[Before and after images]
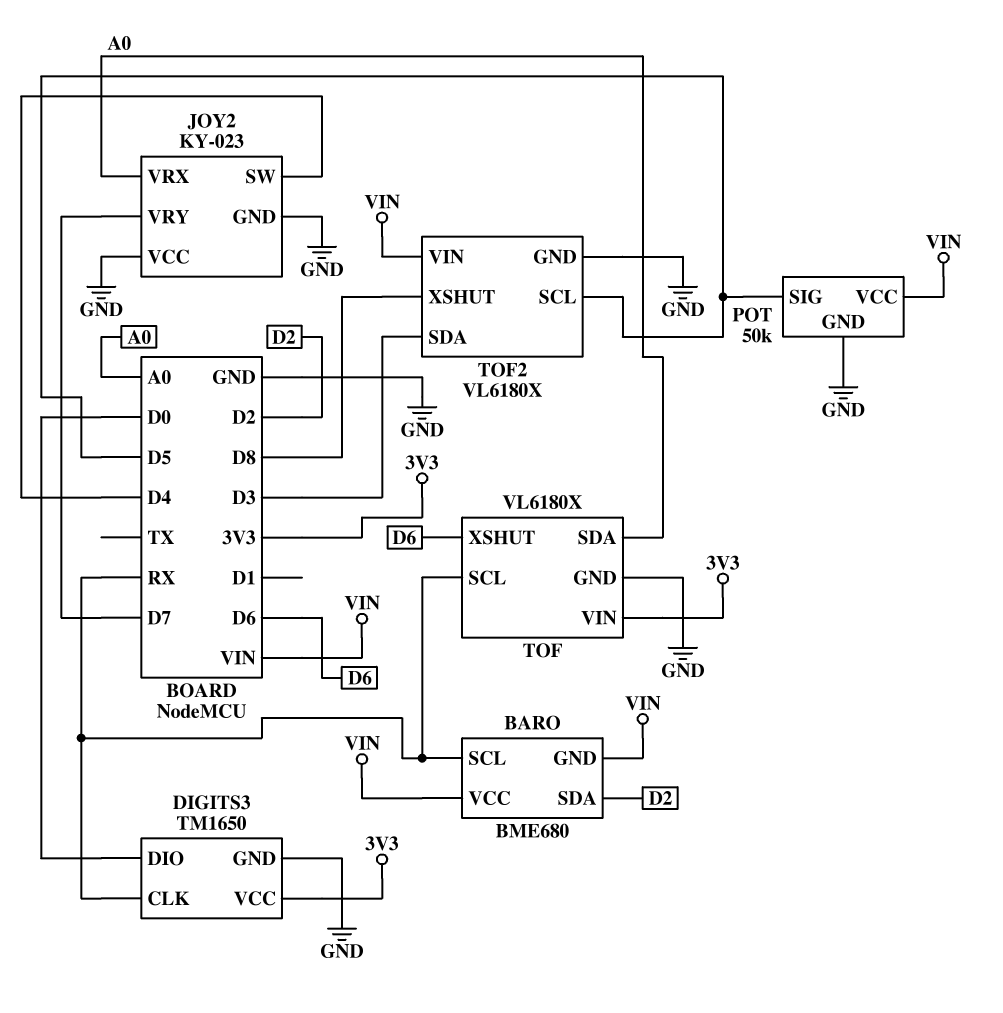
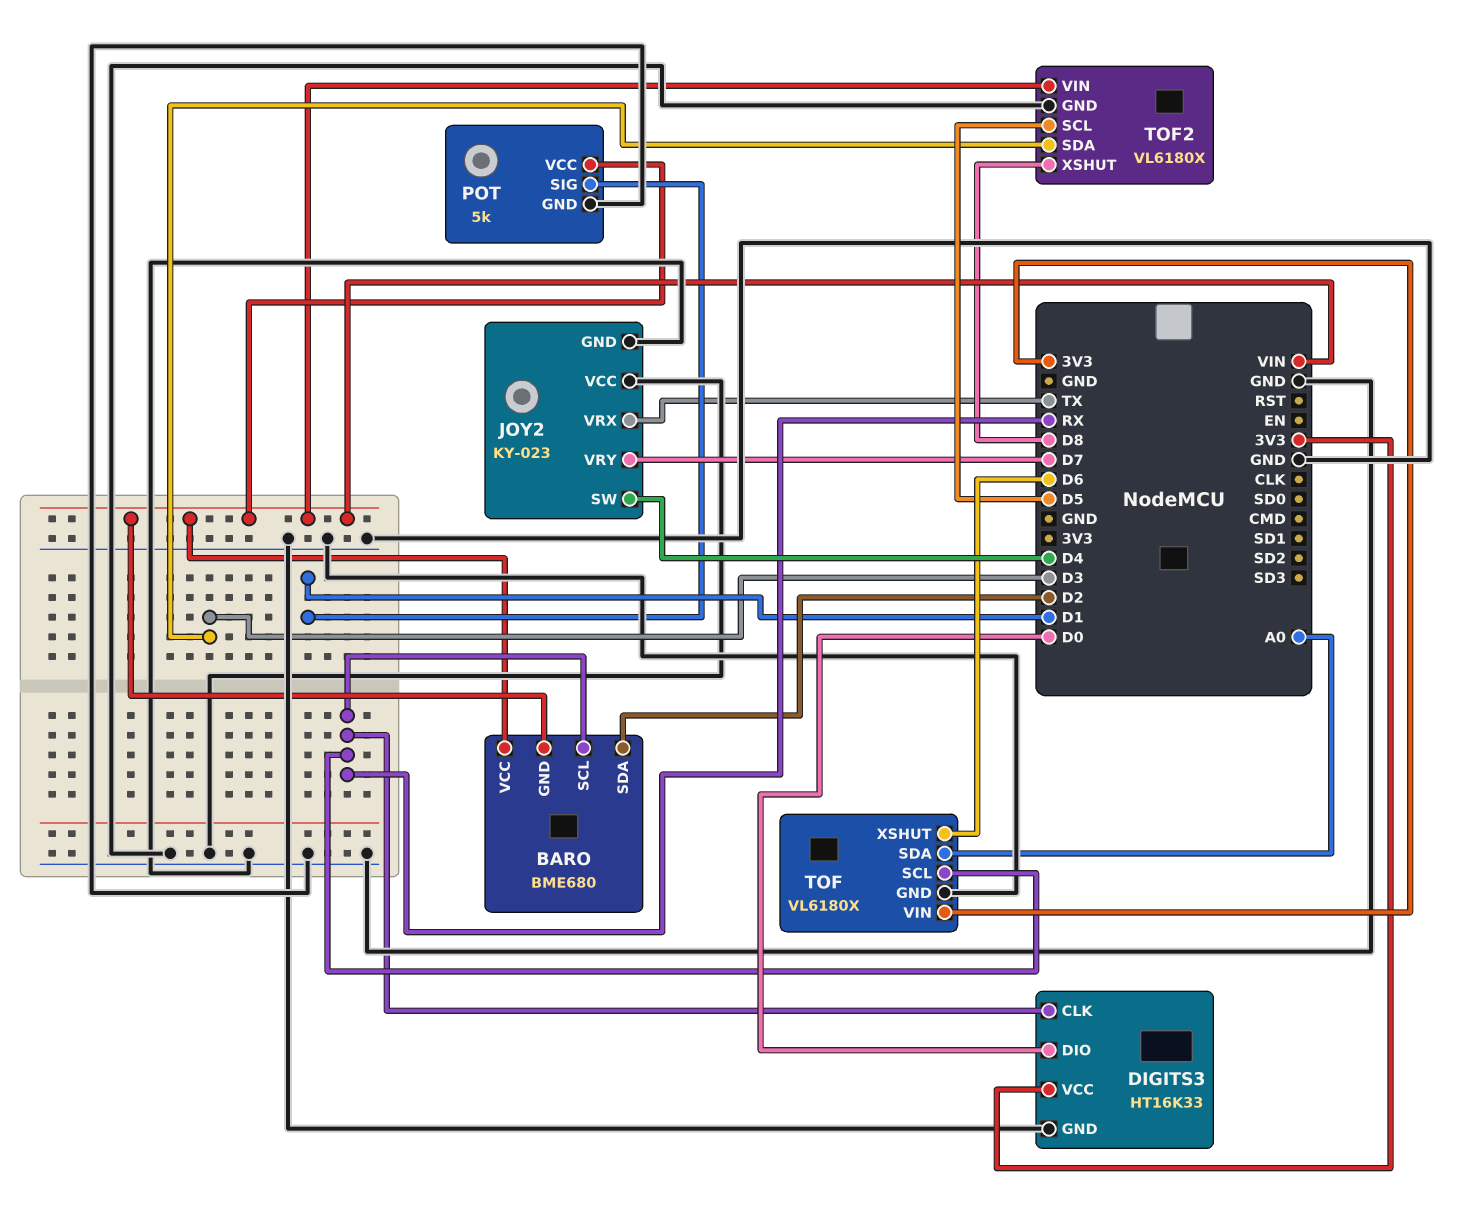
DIGITS3: TM1650 -> HT16K33
JOY2 pin VRX: A0 -> TX
POT: 50k -> 5k
POT pin SIG: D5 -> D1

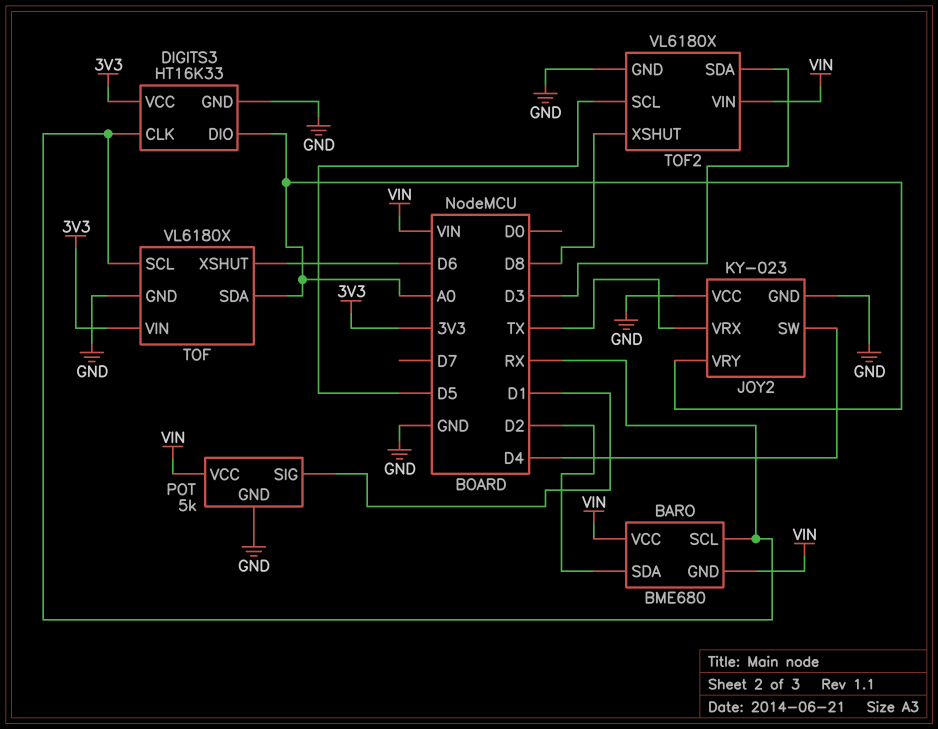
DIGITS3 pin DIO: D0 -> A0
JOY2 pin VRY: D7 -> A0

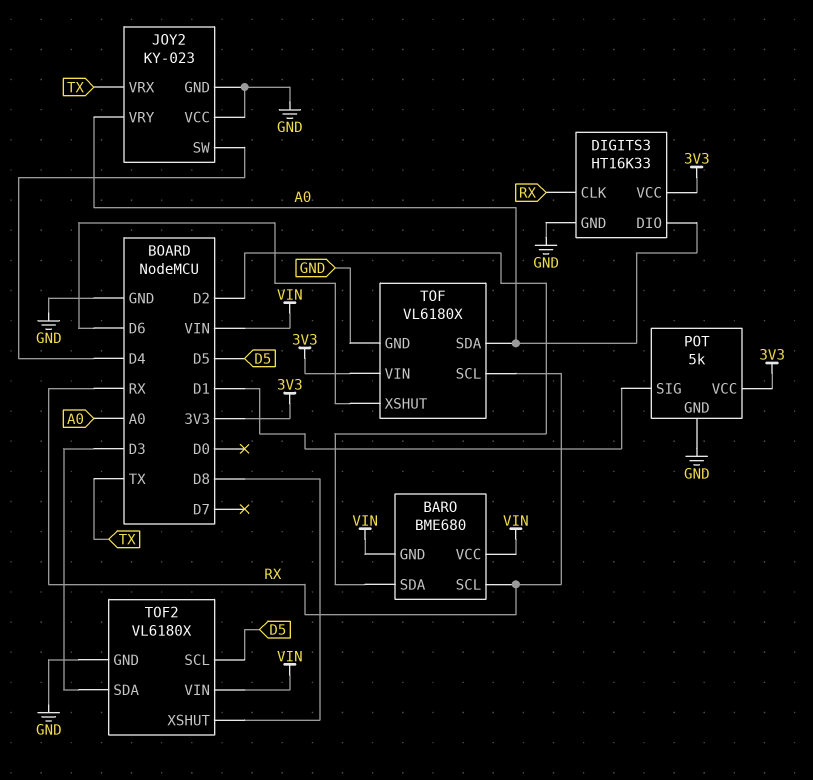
POT pin VCC: VIN -> 3V3

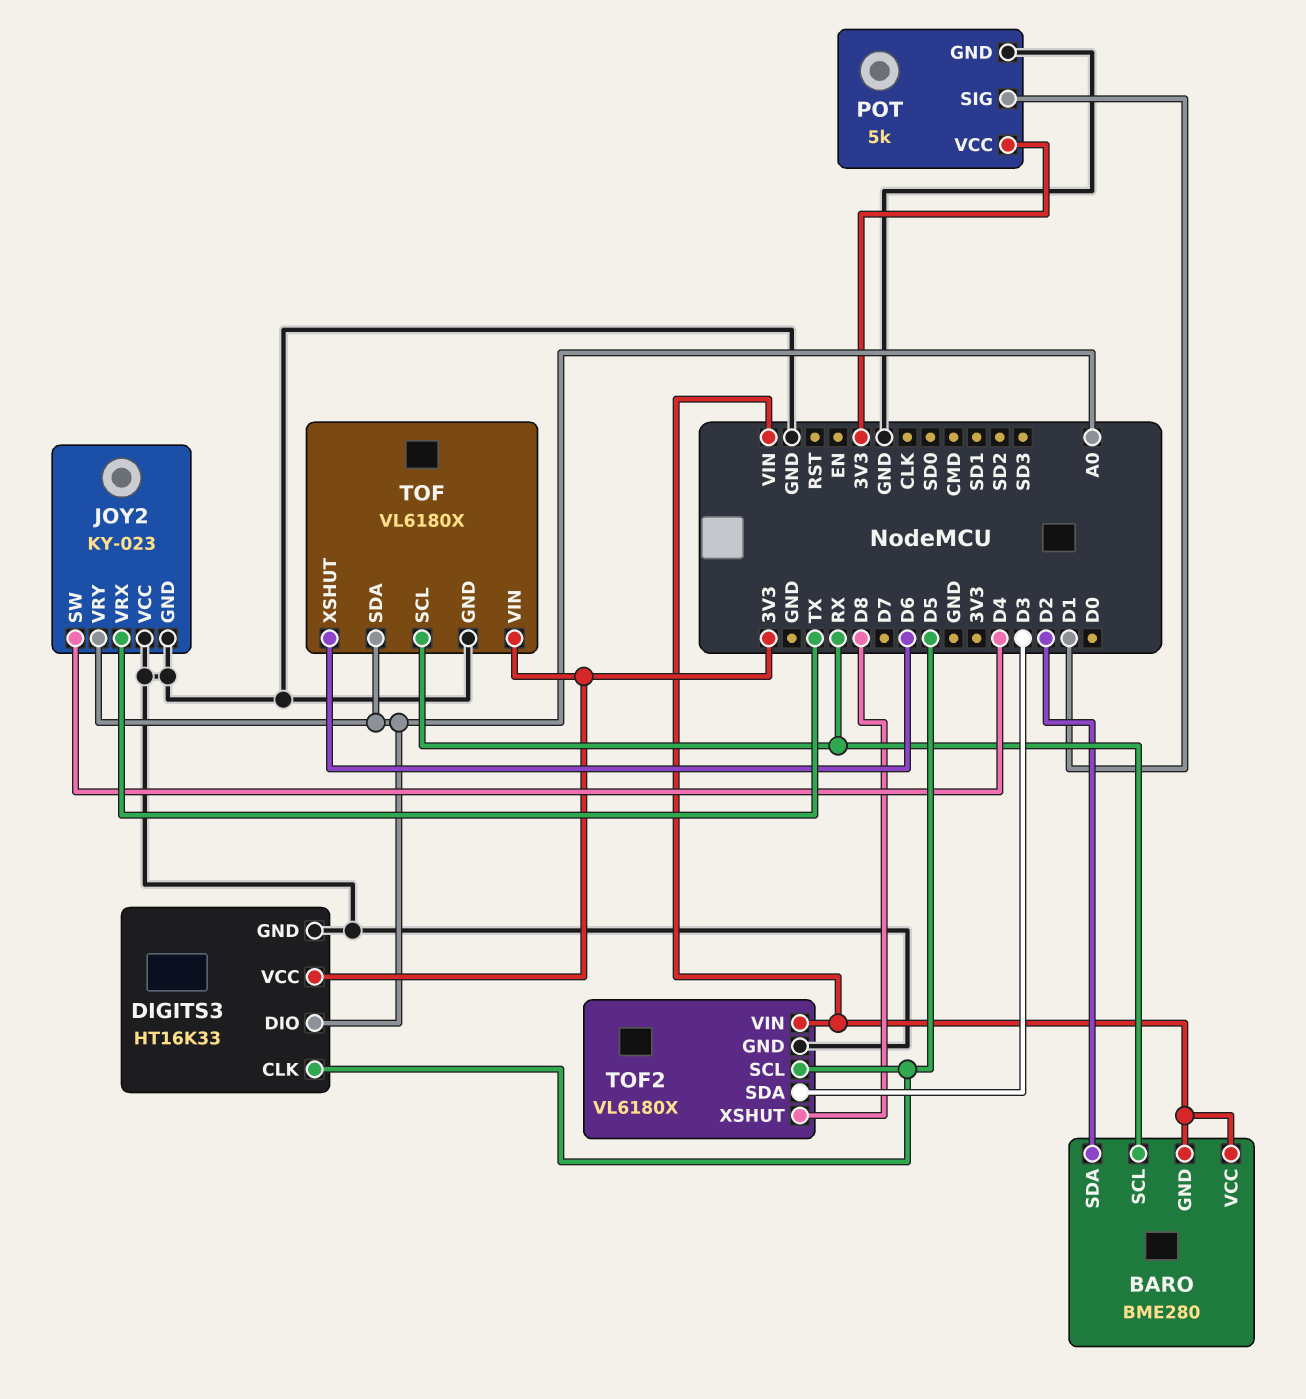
BARO: BME680 -> BME280
DIGITS3 pin CLK: RX -> D5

Task details >>
Output every entry exactly as given; pictures are not part of the copy.

Solution to the exercise >>
DIGITS3: TM1650 -> HT16K33
JOY2 pin VRX: A0 -> TX
POT: 50k -> 5k
POT pin SIG: D5 -> D1

DIGITS3 pin DIO: D0 -> A0
JOY2 pin VRY: D7 -> A0

POT pin VCC: VIN -> 3V3

BARO: BME680 -> BME280
DIGITS3 pin CLK: RX -> D5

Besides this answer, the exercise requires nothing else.